**Source records**

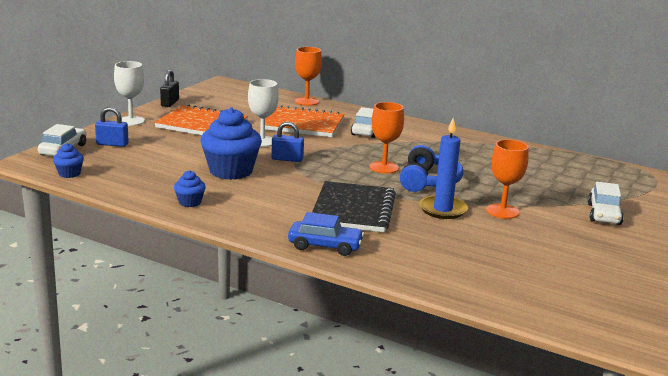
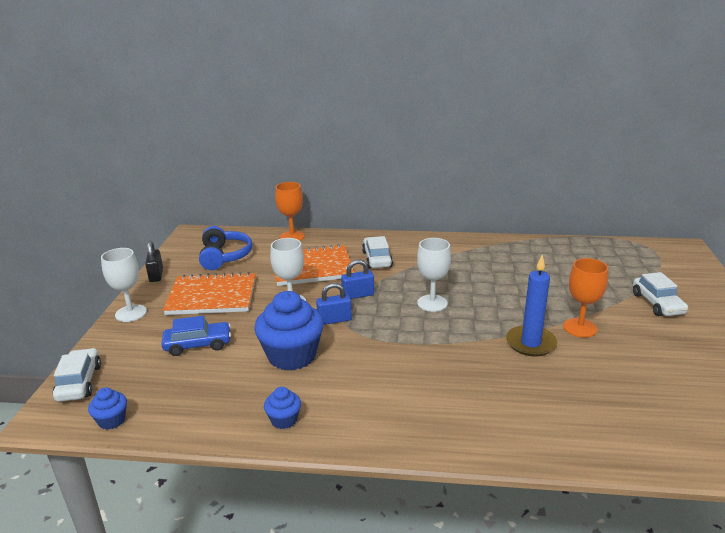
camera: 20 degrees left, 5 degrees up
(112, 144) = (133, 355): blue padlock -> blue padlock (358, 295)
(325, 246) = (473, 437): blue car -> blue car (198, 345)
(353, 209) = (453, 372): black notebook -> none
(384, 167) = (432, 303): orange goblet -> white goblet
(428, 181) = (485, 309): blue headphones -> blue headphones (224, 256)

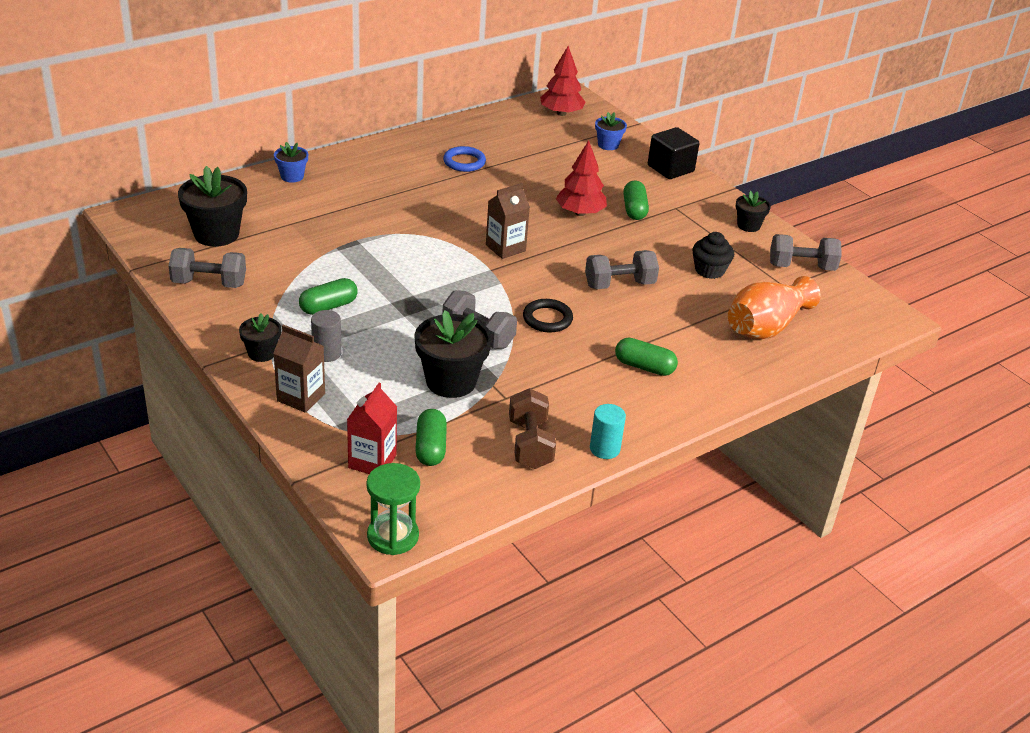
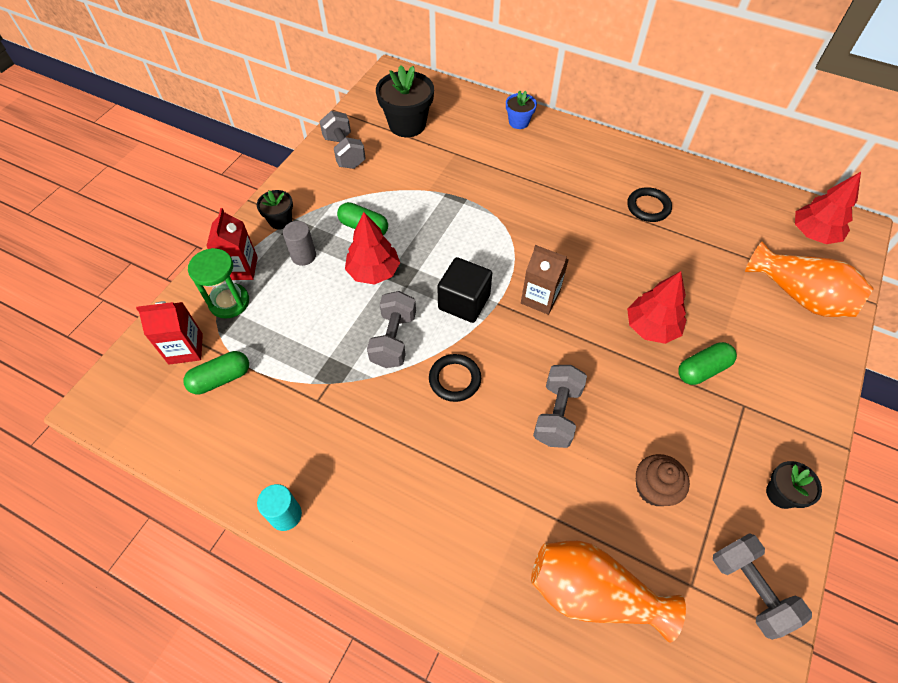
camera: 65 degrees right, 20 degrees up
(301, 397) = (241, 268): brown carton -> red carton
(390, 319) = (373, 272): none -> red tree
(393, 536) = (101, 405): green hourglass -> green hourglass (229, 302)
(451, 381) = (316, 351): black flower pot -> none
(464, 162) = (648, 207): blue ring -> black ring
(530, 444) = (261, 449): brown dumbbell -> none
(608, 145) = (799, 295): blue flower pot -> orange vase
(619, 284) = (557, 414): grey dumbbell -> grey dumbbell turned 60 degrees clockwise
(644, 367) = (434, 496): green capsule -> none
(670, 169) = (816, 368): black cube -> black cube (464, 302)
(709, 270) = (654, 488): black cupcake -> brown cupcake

**EXERCISE DESCRIPTION**
Please write out every entry exactly, but skip the pictures.

**WRITTEN REPLY**
camera: 20 degrees left, 5 degrees up
(112, 144) = (133, 355): blue padlock -> blue padlock (358, 295)
(325, 246) = (473, 437): blue car -> blue car (198, 345)
(353, 209) = (453, 372): black notebook -> none
(384, 167) = (432, 303): orange goblet -> white goblet
(428, 181) = (485, 309): blue headphones -> blue headphones (224, 256)

camera: 65 degrees right, 20 degrees up
(301, 397) = (241, 268): brown carton -> red carton
(390, 319) = (373, 272): none -> red tree
(393, 536) = (101, 405): green hourglass -> green hourglass (229, 302)
(451, 381) = (316, 351): black flower pot -> none
(464, 162) = (648, 207): blue ring -> black ring
(530, 444) = (261, 449): brown dumbbell -> none
(608, 145) = (799, 295): blue flower pot -> orange vase
(619, 284) = (557, 414): grey dumbbell -> grey dumbbell turned 60 degrees clockwise
(644, 367) = (434, 496): green capsule -> none
(670, 169) = (816, 368): black cube -> black cube (464, 302)
(709, 270) = (654, 488): black cupcake -> brown cupcake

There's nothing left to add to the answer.